- WHAT TO WORK ON -
Scan the entries below. Return every line that includes "white".

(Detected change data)
'''

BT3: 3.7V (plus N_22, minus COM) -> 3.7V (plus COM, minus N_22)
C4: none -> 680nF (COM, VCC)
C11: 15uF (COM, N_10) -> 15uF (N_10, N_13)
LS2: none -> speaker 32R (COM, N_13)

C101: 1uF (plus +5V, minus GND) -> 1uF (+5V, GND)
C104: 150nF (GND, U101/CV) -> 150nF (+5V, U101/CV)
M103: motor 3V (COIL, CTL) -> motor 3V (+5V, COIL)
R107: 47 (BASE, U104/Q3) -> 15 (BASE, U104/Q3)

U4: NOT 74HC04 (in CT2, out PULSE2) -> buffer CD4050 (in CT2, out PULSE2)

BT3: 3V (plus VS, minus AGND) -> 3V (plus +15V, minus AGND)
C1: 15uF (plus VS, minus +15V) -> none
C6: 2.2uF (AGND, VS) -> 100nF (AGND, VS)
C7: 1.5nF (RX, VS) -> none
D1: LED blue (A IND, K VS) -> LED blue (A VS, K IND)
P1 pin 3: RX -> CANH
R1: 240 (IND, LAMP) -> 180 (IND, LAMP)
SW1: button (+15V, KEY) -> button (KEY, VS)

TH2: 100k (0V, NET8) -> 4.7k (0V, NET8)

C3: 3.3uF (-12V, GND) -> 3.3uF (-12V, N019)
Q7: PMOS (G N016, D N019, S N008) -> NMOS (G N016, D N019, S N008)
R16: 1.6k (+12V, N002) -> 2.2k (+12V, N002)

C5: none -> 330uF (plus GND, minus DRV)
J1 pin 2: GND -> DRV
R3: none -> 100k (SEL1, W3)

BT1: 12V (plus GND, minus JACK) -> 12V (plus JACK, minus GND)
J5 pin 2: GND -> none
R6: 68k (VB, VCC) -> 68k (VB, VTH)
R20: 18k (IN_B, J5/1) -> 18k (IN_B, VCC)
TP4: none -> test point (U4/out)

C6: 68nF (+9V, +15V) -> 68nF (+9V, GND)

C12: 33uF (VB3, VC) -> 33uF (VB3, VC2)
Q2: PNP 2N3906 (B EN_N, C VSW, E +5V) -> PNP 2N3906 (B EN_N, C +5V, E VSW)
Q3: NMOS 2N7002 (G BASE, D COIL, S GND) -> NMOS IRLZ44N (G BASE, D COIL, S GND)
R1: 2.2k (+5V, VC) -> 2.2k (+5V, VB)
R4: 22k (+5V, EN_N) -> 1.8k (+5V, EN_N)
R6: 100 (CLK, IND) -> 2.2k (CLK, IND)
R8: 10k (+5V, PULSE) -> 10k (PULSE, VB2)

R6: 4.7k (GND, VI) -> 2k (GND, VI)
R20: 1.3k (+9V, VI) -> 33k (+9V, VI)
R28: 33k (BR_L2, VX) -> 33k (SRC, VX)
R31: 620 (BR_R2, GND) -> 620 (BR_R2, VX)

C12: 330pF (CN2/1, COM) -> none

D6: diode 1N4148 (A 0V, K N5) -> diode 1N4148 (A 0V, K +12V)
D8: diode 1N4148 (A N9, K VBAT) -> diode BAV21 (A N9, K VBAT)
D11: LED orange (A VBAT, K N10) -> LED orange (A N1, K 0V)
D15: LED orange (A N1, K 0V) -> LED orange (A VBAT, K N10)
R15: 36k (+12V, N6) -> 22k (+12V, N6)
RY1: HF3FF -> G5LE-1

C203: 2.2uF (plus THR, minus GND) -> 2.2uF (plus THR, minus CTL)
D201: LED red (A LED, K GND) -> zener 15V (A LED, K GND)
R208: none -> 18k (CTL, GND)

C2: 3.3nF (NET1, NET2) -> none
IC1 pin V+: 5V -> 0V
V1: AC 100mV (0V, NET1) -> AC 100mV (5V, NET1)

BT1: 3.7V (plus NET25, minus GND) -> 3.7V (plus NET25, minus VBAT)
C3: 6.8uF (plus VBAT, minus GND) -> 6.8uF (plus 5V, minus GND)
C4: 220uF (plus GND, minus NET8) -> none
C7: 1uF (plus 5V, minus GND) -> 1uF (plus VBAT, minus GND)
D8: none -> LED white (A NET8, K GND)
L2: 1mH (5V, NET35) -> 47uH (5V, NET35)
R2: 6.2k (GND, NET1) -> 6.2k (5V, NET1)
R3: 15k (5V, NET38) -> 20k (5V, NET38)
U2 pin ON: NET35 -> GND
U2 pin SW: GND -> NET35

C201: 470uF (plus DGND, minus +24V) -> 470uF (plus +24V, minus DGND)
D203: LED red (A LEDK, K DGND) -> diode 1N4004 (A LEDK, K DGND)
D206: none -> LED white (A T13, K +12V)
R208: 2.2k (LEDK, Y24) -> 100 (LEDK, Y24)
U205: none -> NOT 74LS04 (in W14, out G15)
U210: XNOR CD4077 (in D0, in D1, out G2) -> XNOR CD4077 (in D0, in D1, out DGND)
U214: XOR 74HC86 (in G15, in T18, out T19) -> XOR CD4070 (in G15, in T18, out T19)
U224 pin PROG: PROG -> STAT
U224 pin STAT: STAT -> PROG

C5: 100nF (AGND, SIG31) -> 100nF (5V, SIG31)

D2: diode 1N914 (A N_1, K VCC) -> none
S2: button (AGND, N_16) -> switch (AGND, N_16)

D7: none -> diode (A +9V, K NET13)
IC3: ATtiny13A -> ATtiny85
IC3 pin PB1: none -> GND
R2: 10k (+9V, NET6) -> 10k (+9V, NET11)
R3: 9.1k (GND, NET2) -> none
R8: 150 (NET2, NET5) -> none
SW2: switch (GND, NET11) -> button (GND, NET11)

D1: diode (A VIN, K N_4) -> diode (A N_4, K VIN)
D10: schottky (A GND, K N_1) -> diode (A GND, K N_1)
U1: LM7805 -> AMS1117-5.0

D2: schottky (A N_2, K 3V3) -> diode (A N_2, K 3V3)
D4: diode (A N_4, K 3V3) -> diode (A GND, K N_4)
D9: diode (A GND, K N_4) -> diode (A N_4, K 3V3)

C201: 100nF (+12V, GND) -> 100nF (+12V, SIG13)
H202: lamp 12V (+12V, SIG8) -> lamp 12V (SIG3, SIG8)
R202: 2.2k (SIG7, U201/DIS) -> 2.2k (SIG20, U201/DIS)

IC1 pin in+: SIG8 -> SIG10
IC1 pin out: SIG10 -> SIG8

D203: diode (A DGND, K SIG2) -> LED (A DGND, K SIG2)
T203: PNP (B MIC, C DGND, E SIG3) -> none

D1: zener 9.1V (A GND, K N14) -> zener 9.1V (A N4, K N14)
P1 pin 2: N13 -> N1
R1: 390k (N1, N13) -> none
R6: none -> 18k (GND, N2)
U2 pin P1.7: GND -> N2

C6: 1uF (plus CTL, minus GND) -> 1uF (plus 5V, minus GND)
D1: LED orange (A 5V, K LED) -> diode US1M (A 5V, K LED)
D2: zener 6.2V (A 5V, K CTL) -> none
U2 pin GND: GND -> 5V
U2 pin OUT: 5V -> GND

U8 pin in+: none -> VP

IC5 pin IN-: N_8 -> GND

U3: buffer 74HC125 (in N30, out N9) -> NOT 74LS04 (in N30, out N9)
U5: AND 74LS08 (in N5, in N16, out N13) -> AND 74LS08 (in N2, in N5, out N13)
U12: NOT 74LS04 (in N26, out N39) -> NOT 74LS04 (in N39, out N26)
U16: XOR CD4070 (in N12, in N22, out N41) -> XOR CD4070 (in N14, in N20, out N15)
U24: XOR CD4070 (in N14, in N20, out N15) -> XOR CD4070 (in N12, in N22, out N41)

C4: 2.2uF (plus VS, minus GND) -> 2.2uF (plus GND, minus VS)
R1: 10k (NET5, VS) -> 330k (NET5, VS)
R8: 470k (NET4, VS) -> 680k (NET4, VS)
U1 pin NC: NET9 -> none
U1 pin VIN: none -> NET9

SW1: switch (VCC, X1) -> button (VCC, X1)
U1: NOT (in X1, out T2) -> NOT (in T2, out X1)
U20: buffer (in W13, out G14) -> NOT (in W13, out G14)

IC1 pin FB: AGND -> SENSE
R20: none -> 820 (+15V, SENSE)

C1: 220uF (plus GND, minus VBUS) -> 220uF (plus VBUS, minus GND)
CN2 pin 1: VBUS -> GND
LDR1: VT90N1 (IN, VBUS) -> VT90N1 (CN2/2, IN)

'''

- RESULT -
D8: none -> LED white (A NET8, K GND)
D206: none -> LED white (A T13, K +12V)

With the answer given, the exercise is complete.